Leave out the images; return the rest of the data exactly.

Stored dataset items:
────
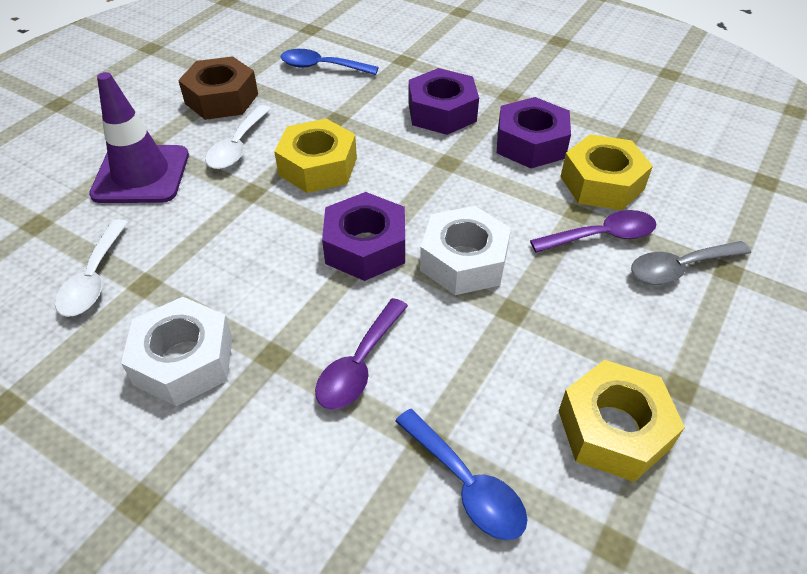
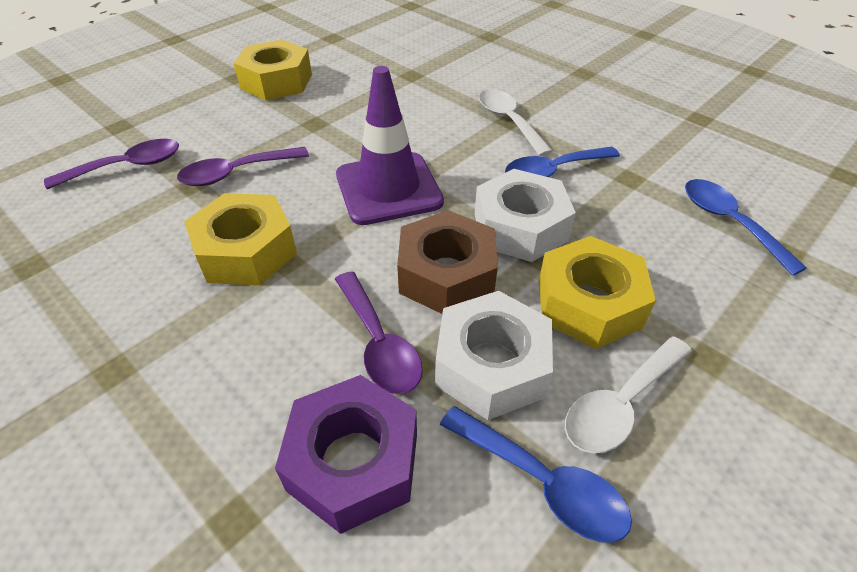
blue spoon: 2 -> 3
grey spoon: 1 -> 0
purple nut: 3 -> 1
purple spoon: 2 -> 3

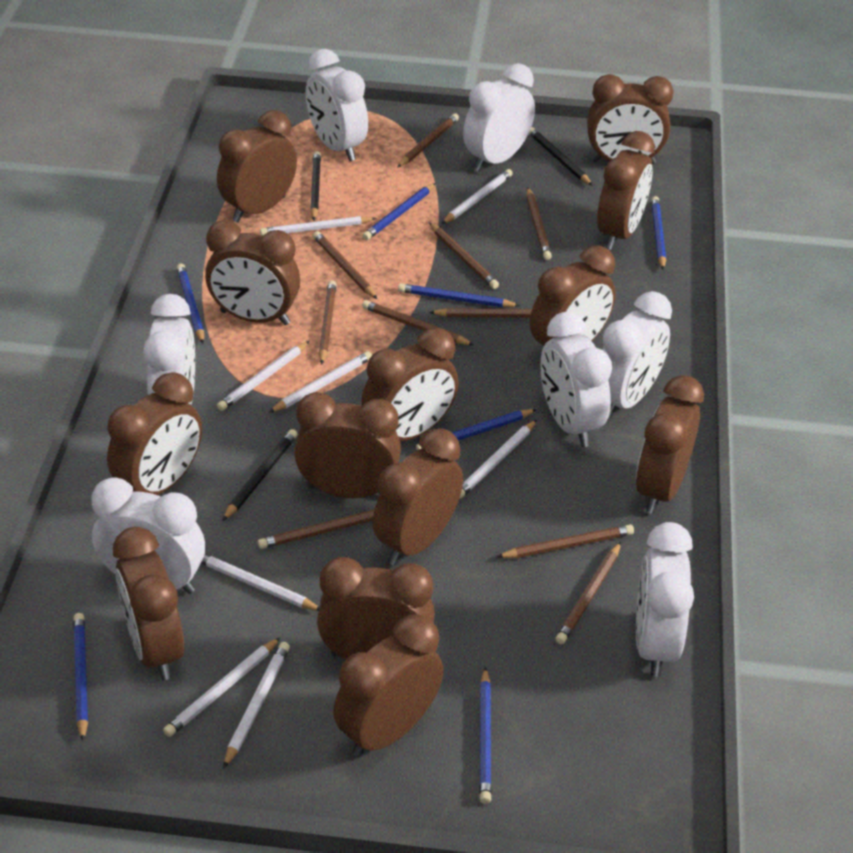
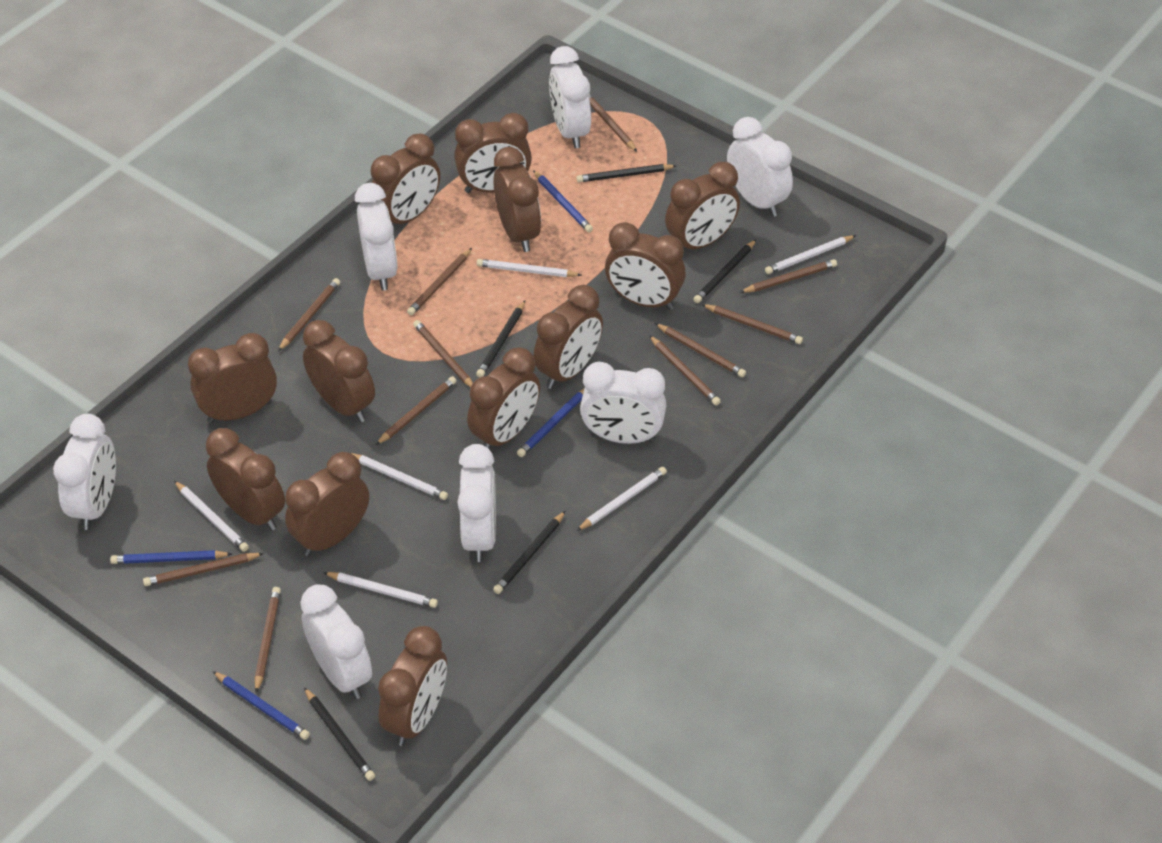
black pencil: 3 -> 5
blue pencil: 7 -> 4
brown clock: 13 -> 12
brown pencil: 10 -> 11
white pencil: 8 -> 6

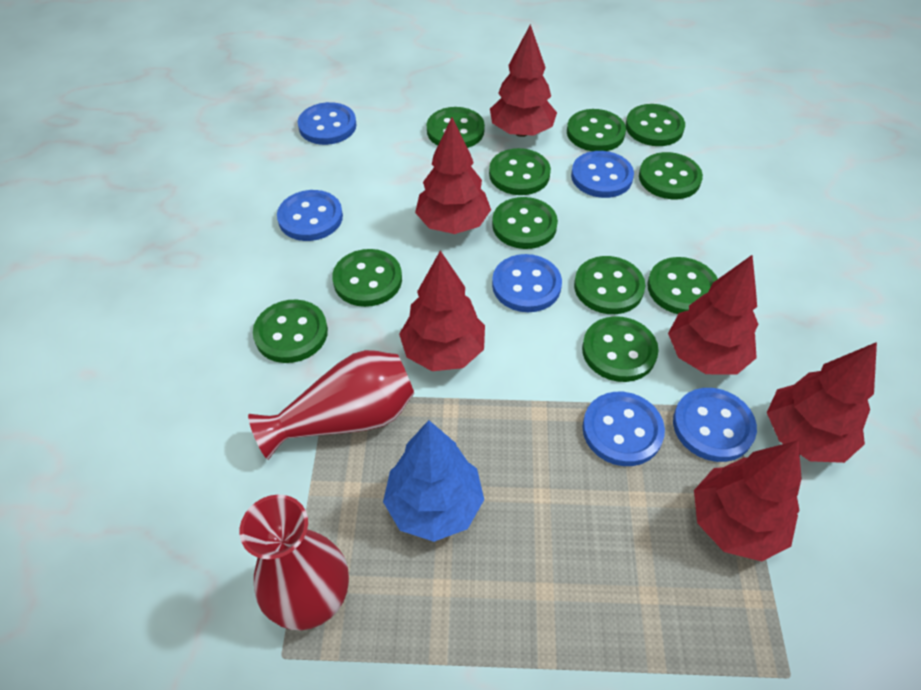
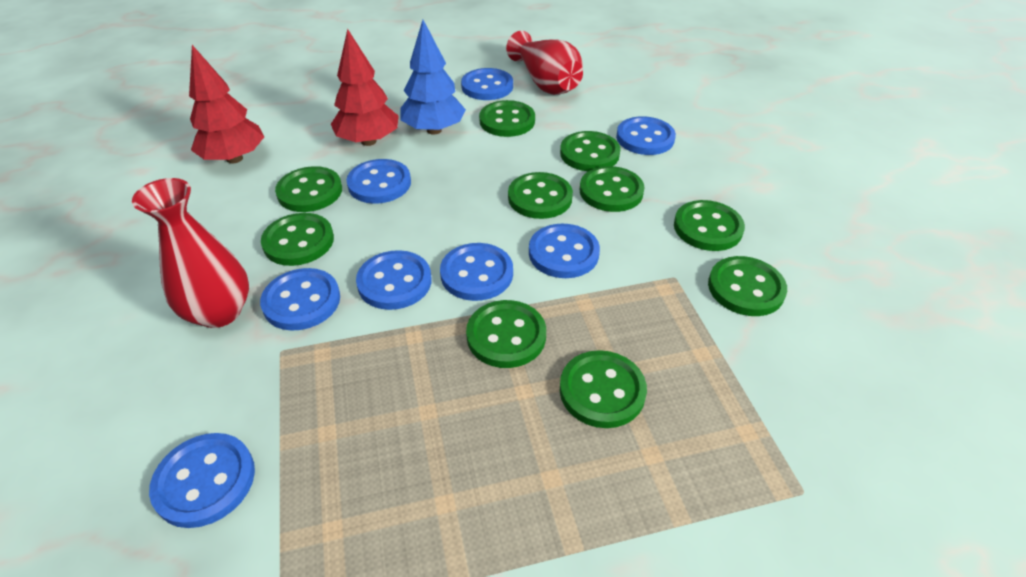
blue button: 6 -> 8
green button: 11 -> 10
red tree: 6 -> 2

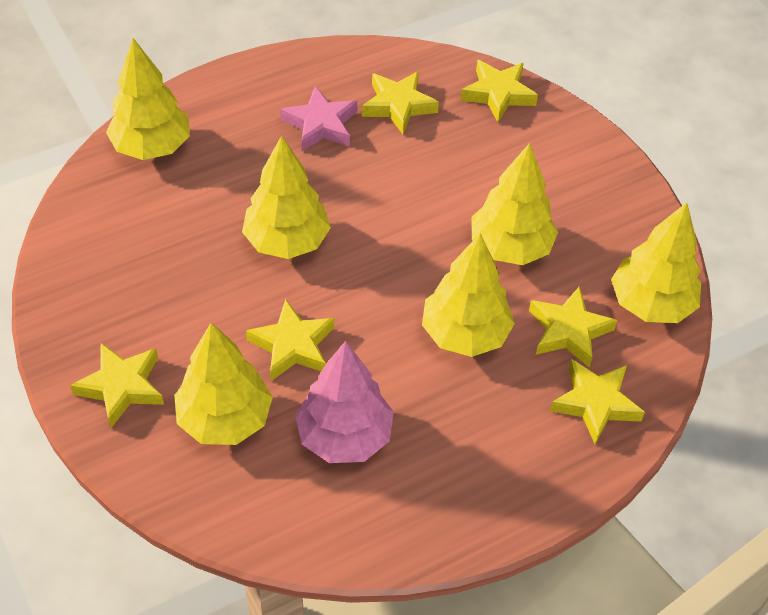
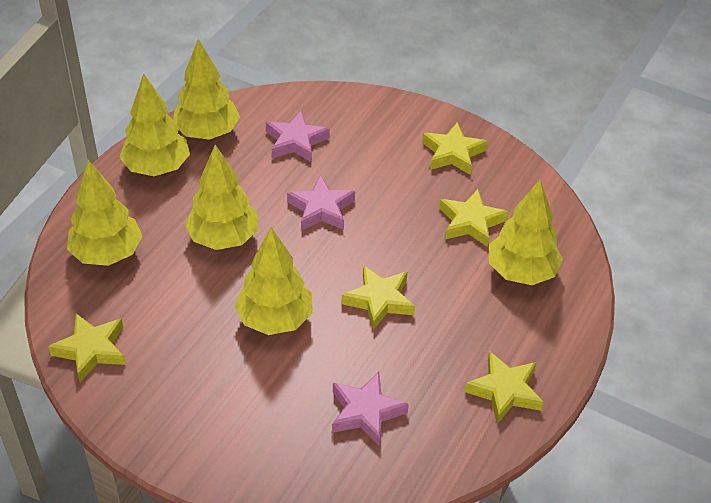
pink star: 1 -> 3
pink tree: 1 -> 0
yellow star: 6 -> 5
────
## Result
blue spoon: 2 -> 3
grey spoon: 1 -> 0
purple nut: 3 -> 1
purple spoon: 2 -> 3

black pencil: 3 -> 5
blue pencil: 7 -> 4
brown clock: 13 -> 12
brown pencil: 10 -> 11
white pencil: 8 -> 6

blue button: 6 -> 8
green button: 11 -> 10
red tree: 6 -> 2

pink star: 1 -> 3
pink tree: 1 -> 0
yellow star: 6 -> 5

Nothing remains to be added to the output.